*WHAT THE EXERCISE ASKS*:
Make an exact copy, without pictures, of the lines below from the one containing "Analyze this satellite" to the last line, both ends included.

[[ TASK INPUT open ]]

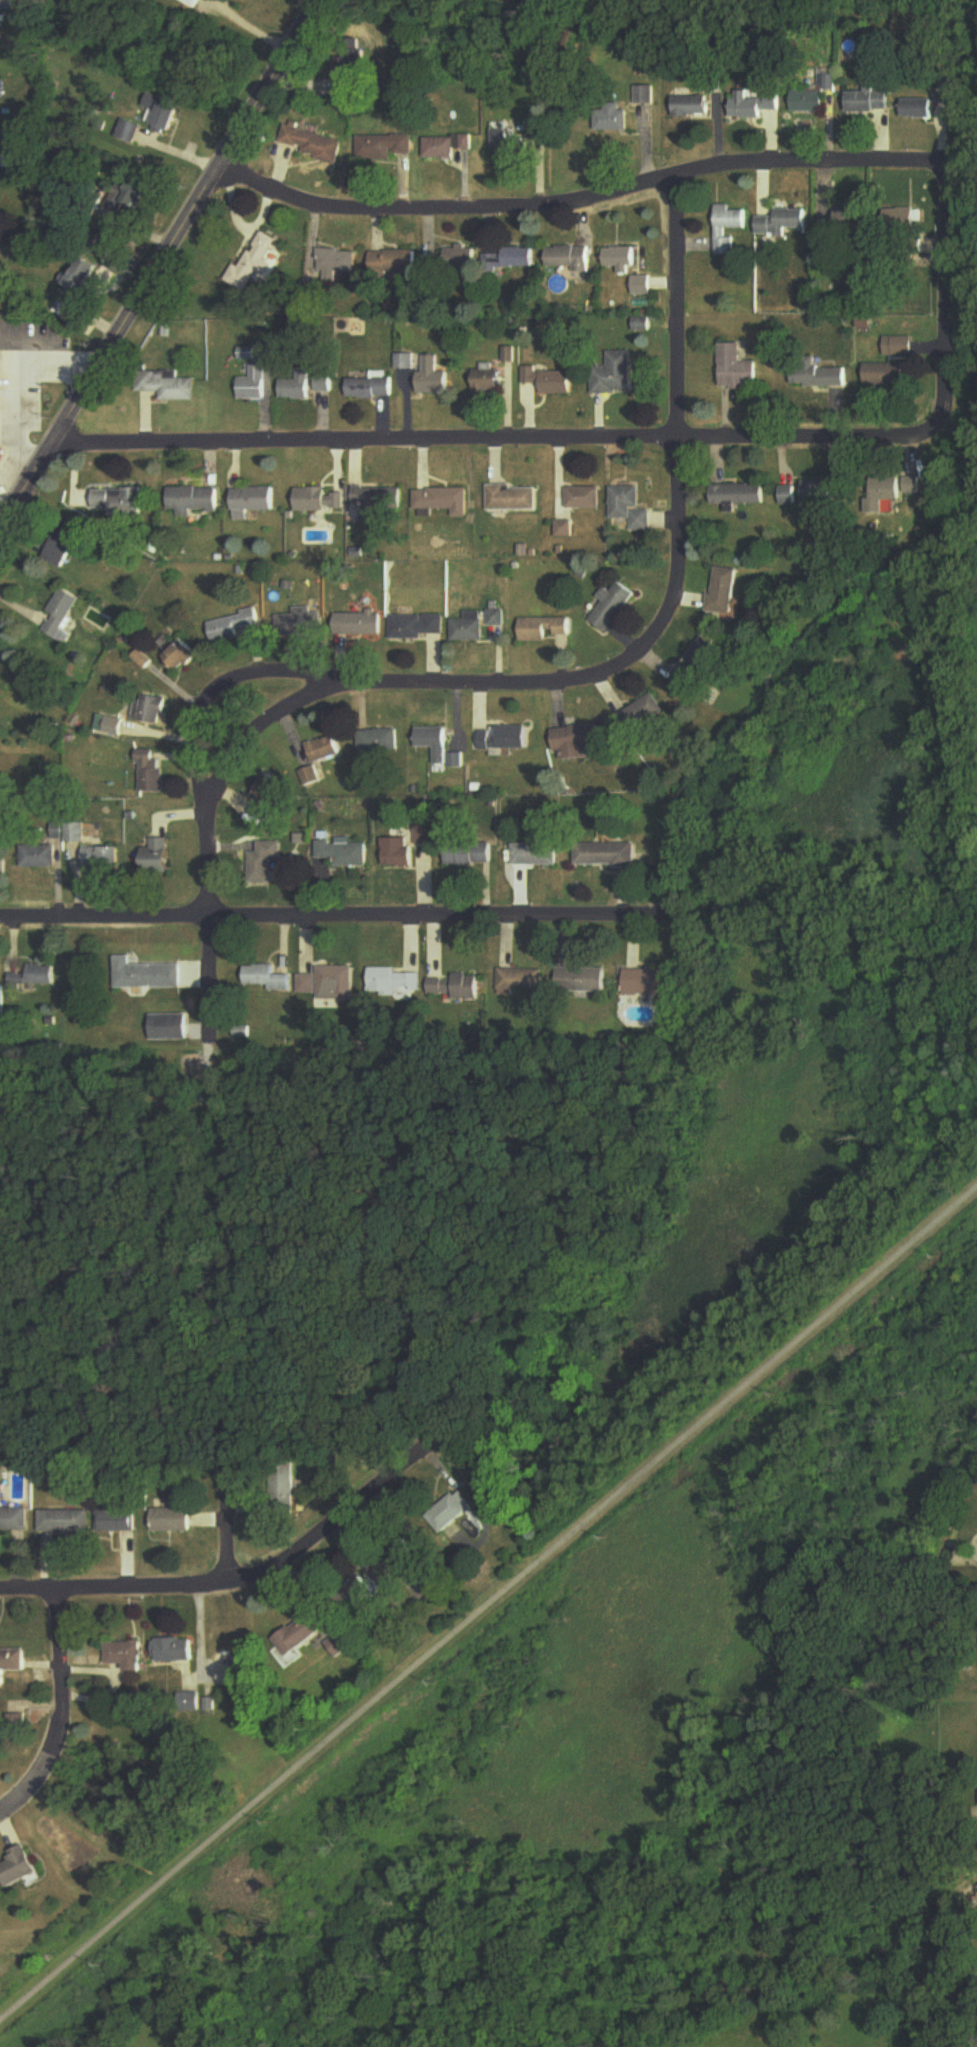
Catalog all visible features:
road: (319, 1)
building: (190, 3)
building: (6, 4)
road: (253, 26)
building: (352, 63)
building: (2, 90)
building: (646, 95)
building: (869, 101)
building: (810, 102)
building: (692, 105)
building: (756, 105)
building: (918, 108)
building: (162, 112)
building: (613, 116)
building: (128, 131)
building: (508, 144)
building: (315, 145)
building: (384, 146)
building: (441, 148)
building: (140, 195)
road: (575, 205)
building: (851, 219)
building: (782, 221)
building: (914, 221)
building: (728, 225)
building: (461, 257)
building: (568, 258)
building: (621, 258)
building: (511, 259)
building: (393, 262)
building: (335, 263)
building: (253, 264)
road: (162, 265)
building: (84, 275)
building: (641, 286)
road: (943, 293)
road: (52, 360)
building: (403, 362)
building: (738, 368)
building: (615, 375)
building: (887, 375)
building: (820, 377)
building: (431, 379)
building: (551, 381)
building: (486, 382)
building: (322, 384)
building: (252, 385)
building: (166, 386)
building: (294, 388)
building: (368, 389)
road: (4, 406)
road: (498, 442)
road: (21, 466)
building: (886, 490)
building: (807, 494)
building: (740, 495)
building: (584, 498)
building: (513, 499)
building: (117, 501)
building: (191, 501)
building: (317, 501)
building: (250, 502)
building: (441, 503)
building: (377, 505)
building: (631, 509)
building: (59, 554)
building: (723, 591)
building: (613, 607)
building: (61, 615)
building: (497, 618)
building: (296, 623)
building: (359, 623)
building: (417, 626)
building: (235, 627)
building: (468, 628)
building: (546, 629)
building: (184, 655)
building: (687, 676)
road: (227, 681)
road: (522, 686)
building: (155, 710)
building: (643, 713)
building: (111, 726)
building: (573, 738)
building: (505, 739)
building: (380, 741)
building: (435, 744)
building: (325, 750)
building: (152, 773)
building: (312, 777)
building: (266, 798)
building: (77, 833)
building: (425, 835)
building: (399, 853)
building: (536, 853)
building: (347, 854)
building: (471, 854)
building: (606, 855)
building: (40, 856)
building: (160, 857)
building: (104, 858)
building: (266, 863)
building: (3, 865)
road: (341, 919)
building: (148, 976)
building: (35, 978)
building: (269, 978)
building: (583, 980)
building: (393, 981)
building: (522, 982)
building: (330, 983)
building: (650, 983)
building: (458, 987)
building: (170, 1027)
building: (285, 1493)
building: (452, 1512)
road: (227, 1518)
building: (14, 1519)
building: (174, 1520)
building: (119, 1521)
building: (66, 1522)
building: (401, 1558)
road: (235, 1585)
building: (364, 1587)
road: (488, 1600)
building: (302, 1635)
building: (339, 1645)
building: (233, 1649)
building: (176, 1651)
building: (126, 1656)
building: (13, 1668)
road: (63, 1676)
road: (22, 1779)
building: (18, 1866)

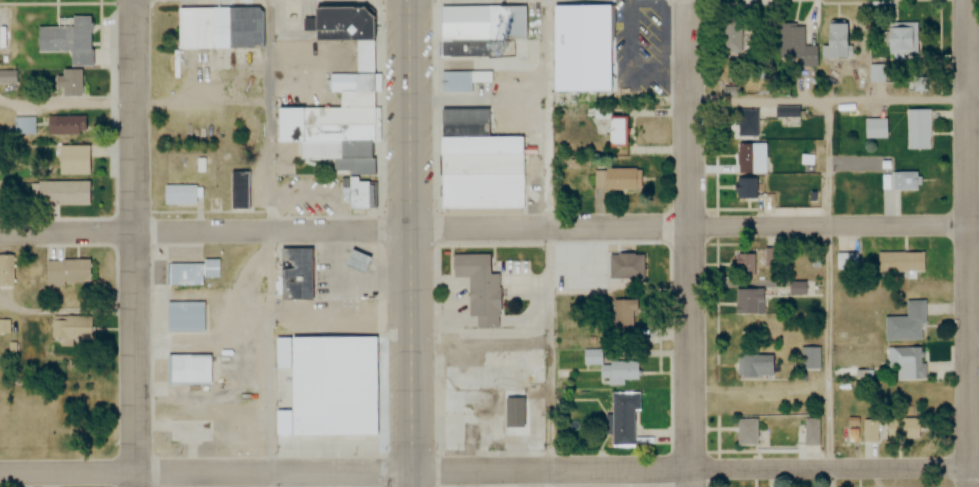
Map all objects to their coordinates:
building: (500, 24)
building: (200, 26)
building: (730, 37)
building: (68, 41)
building: (835, 41)
building: (901, 41)
building: (579, 46)
building: (795, 46)
building: (459, 49)
building: (362, 57)
building: (8, 77)
building: (453, 81)
building: (70, 84)
building: (353, 99)
road: (834, 101)
building: (786, 112)
building: (744, 123)
building: (23, 125)
building: (64, 126)
building: (875, 127)
building: (922, 128)
building: (615, 132)
building: (751, 158)
building: (74, 159)
building: (481, 171)
building: (616, 180)
building: (905, 181)
building: (746, 189)
building: (237, 190)
building: (63, 193)
building: (179, 194)
road: (695, 226)
road: (206, 231)
road: (138, 243)
road: (411, 243)
road: (690, 243)
road: (971, 243)
building: (355, 262)
building: (845, 262)
building: (900, 263)
building: (743, 265)
building: (291, 266)
building: (7, 271)
building: (67, 273)
building: (184, 274)
building: (477, 289)
road: (828, 294)
building: (748, 302)
building: (185, 316)
building: (624, 321)
building: (906, 324)
building: (5, 327)
building: (70, 328)
road: (975, 348)
building: (809, 359)
building: (906, 363)
building: (754, 366)
building: (613, 367)
building: (186, 368)
building: (329, 387)
building: (183, 416)
building: (622, 419)
building: (905, 429)
building: (871, 431)
building: (744, 432)
building: (810, 432)
road: (694, 467)
road: (205, 473)

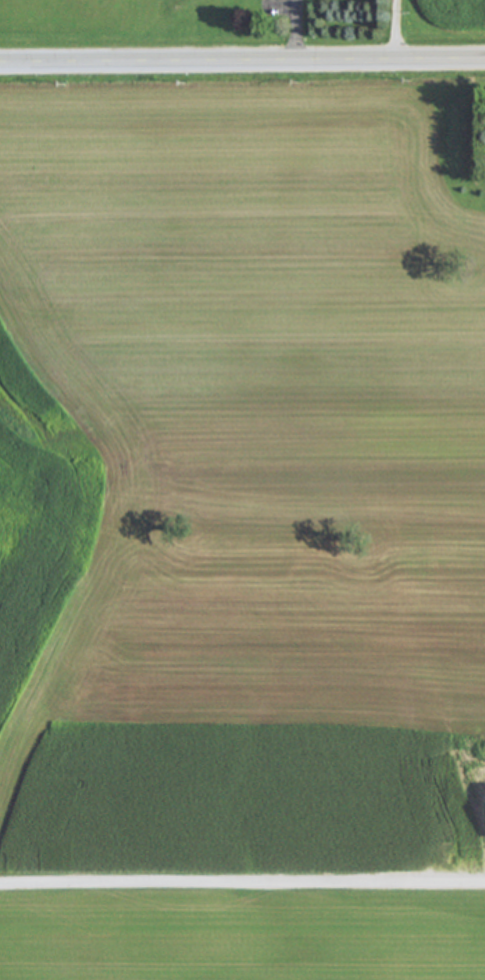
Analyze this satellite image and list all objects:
road: (395, 31)
road: (242, 63)
road: (242, 881)

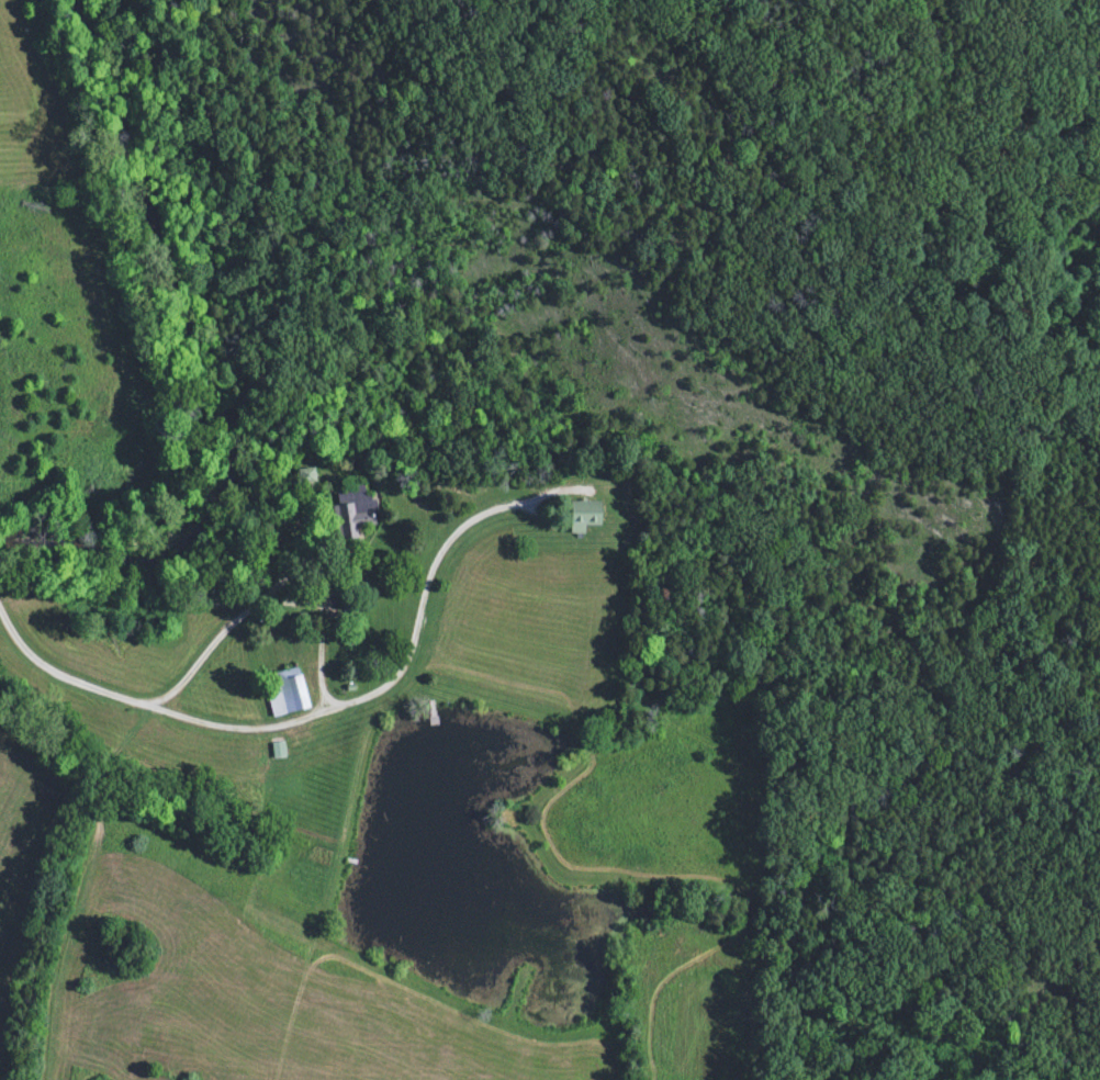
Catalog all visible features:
building: (304, 477)
building: (351, 512)
building: (583, 517)
road: (245, 608)
road: (327, 626)
building: (284, 693)
road: (302, 723)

[[ TASK INPUT closed ]]

*ANSWER FOR THE TASK*:
Analyze this satellite image and list all objects:
road: (395, 31)
road: (242, 63)
road: (242, 881)

Catalog all visible features:
building: (304, 477)
building: (351, 512)
building: (583, 517)
road: (245, 608)
road: (327, 626)
building: (284, 693)
road: (302, 723)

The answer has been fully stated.